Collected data
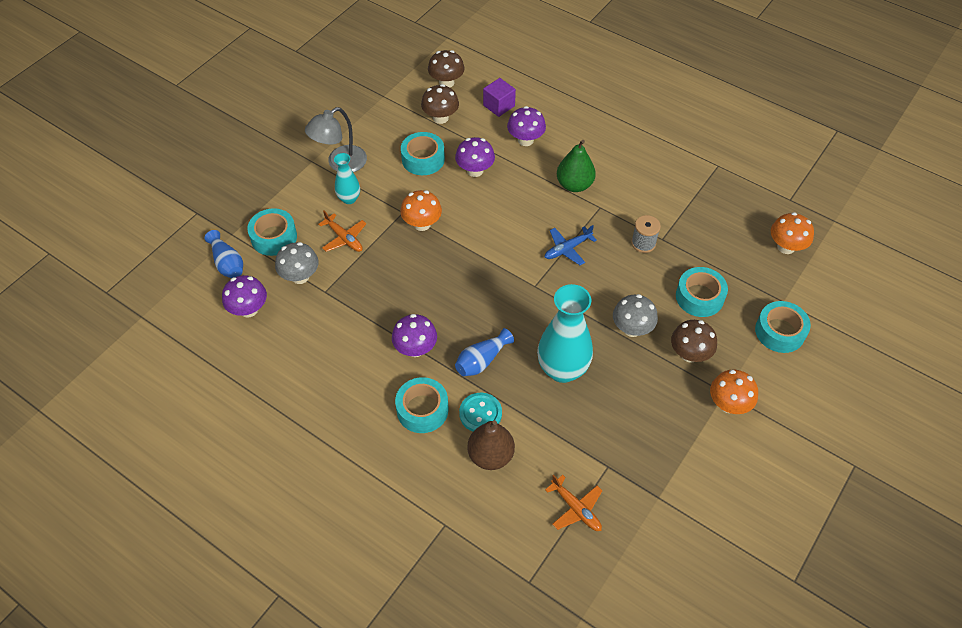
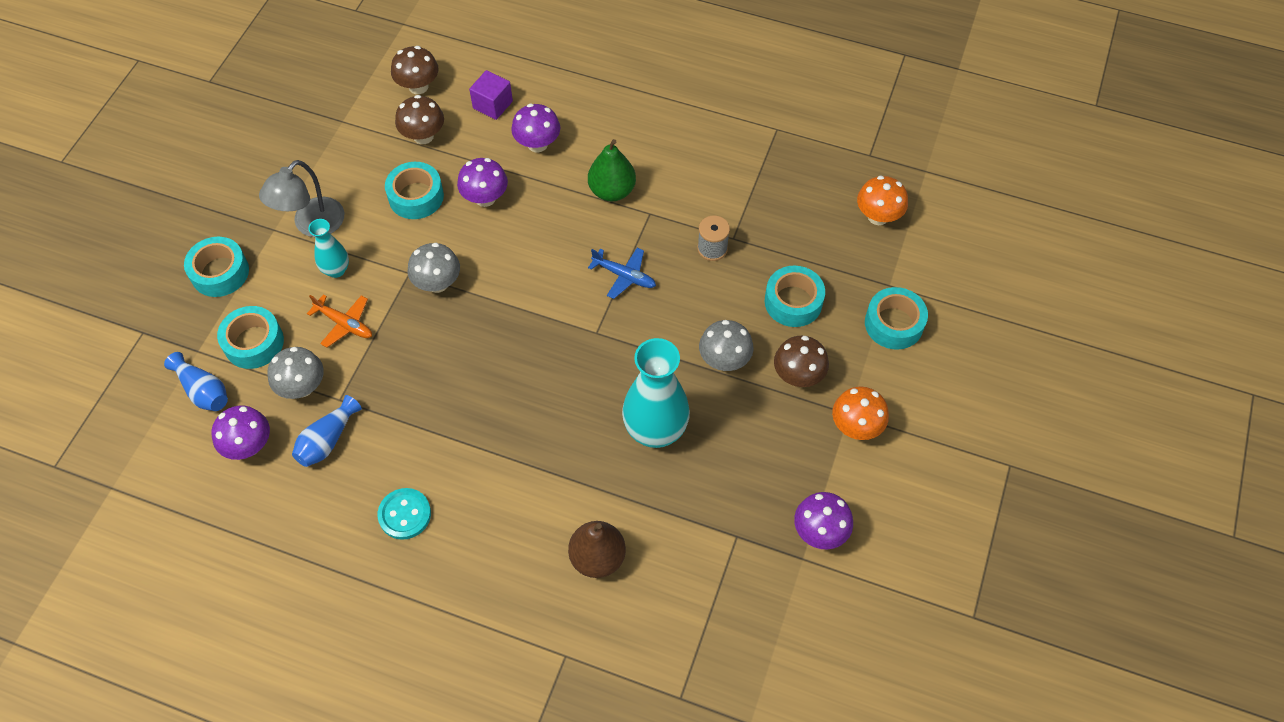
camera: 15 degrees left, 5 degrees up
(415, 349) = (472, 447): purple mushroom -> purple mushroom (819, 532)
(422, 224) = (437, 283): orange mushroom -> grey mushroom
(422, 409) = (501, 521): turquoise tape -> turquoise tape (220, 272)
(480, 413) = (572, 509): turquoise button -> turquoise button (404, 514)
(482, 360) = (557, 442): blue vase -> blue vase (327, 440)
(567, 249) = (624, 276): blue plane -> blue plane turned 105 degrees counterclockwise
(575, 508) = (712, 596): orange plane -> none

__Directions for this task__
Write out the entries again word for word. Do not include the pictures.

__Task output__
camera: 15 degrees left, 5 degrees up
(415, 349) = (472, 447): purple mushroom -> purple mushroom (819, 532)
(422, 224) = (437, 283): orange mushroom -> grey mushroom
(422, 409) = (501, 521): turquoise tape -> turquoise tape (220, 272)
(480, 413) = (572, 509): turquoise button -> turquoise button (404, 514)
(482, 360) = (557, 442): blue vase -> blue vase (327, 440)
(567, 249) = (624, 276): blue plane -> blue plane turned 105 degrees counterclockwise
(575, 508) = (712, 596): orange plane -> none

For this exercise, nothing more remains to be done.